━━━ Dataset records

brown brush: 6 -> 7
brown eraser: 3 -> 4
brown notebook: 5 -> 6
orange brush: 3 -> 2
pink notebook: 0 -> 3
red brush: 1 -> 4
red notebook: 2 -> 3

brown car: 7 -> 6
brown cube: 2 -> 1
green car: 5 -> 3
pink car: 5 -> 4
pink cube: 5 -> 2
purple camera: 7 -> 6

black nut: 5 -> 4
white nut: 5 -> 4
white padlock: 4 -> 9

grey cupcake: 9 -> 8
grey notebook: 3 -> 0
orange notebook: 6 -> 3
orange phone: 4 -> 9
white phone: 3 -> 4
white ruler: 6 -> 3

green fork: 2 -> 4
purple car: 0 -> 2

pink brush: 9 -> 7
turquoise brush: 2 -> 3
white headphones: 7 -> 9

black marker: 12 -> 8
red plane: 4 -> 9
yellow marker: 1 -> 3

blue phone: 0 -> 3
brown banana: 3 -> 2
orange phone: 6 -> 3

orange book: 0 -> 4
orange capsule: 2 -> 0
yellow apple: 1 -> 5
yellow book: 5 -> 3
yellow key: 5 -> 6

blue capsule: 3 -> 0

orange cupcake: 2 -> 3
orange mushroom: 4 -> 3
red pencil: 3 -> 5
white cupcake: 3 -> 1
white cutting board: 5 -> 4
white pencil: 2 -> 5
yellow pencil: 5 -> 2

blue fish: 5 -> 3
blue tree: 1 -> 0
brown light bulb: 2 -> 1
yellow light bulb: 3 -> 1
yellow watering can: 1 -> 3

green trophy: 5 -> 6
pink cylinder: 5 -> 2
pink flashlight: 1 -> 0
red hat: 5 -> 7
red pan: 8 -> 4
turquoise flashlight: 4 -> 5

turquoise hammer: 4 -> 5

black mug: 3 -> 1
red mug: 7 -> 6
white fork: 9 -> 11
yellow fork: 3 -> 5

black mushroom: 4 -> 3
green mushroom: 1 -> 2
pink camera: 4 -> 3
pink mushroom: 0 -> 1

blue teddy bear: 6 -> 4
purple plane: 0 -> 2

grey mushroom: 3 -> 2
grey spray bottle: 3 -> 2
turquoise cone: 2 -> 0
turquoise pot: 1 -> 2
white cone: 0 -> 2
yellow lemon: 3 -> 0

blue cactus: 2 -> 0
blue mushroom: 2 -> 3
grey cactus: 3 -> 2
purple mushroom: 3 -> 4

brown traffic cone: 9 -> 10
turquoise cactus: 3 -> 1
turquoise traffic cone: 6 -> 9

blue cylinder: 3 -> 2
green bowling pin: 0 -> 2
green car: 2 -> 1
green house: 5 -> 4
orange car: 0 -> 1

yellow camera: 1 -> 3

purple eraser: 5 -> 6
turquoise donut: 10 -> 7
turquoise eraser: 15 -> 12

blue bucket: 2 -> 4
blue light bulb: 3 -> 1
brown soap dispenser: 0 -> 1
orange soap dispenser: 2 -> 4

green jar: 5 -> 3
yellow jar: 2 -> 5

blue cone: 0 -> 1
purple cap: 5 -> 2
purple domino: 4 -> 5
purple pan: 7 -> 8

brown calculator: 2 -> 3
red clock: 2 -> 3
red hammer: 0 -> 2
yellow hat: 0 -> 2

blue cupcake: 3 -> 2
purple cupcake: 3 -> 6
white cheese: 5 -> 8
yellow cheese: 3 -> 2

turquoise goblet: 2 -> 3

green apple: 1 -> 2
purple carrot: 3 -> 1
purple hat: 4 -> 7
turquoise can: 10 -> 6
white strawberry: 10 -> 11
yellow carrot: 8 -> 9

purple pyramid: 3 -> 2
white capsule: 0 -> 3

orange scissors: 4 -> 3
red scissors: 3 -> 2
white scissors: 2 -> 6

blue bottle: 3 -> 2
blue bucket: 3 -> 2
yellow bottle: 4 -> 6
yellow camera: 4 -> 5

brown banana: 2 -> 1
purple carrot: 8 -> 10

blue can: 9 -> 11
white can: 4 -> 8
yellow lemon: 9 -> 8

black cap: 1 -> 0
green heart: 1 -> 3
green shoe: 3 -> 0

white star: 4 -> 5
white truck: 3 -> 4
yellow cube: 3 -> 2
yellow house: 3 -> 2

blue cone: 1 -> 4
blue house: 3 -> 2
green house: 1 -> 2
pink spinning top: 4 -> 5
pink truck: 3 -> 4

━━━━━━

Only the lines above starting at the line that holds "purple camera: 7 -> 6" and ending at the line that holds "brown banana: 3 -> 2" are to be repeated, exactly and in full.

# [Answer space]
purple camera: 7 -> 6

black nut: 5 -> 4
white nut: 5 -> 4
white padlock: 4 -> 9

grey cupcake: 9 -> 8
grey notebook: 3 -> 0
orange notebook: 6 -> 3
orange phone: 4 -> 9
white phone: 3 -> 4
white ruler: 6 -> 3

green fork: 2 -> 4
purple car: 0 -> 2

pink brush: 9 -> 7
turquoise brush: 2 -> 3
white headphones: 7 -> 9

black marker: 12 -> 8
red plane: 4 -> 9
yellow marker: 1 -> 3

blue phone: 0 -> 3
brown banana: 3 -> 2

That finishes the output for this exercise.